What you will do: Across the records below, count the lines that contain "size" and write down only the count.

Data records:
· · · · ·

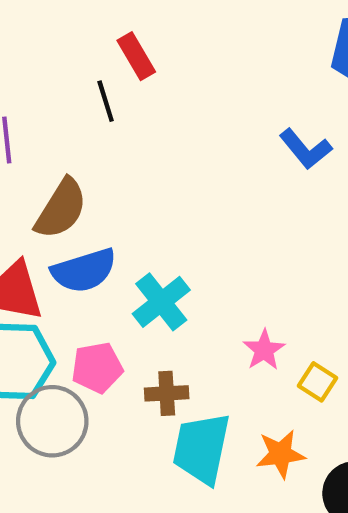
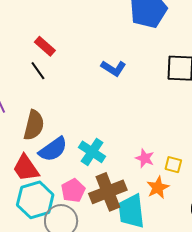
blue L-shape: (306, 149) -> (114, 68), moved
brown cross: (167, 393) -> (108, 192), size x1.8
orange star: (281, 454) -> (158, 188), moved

· · · · ·

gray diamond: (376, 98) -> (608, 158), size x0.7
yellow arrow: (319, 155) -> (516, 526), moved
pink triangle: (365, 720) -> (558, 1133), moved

· · · · ·

Solution to this task: 2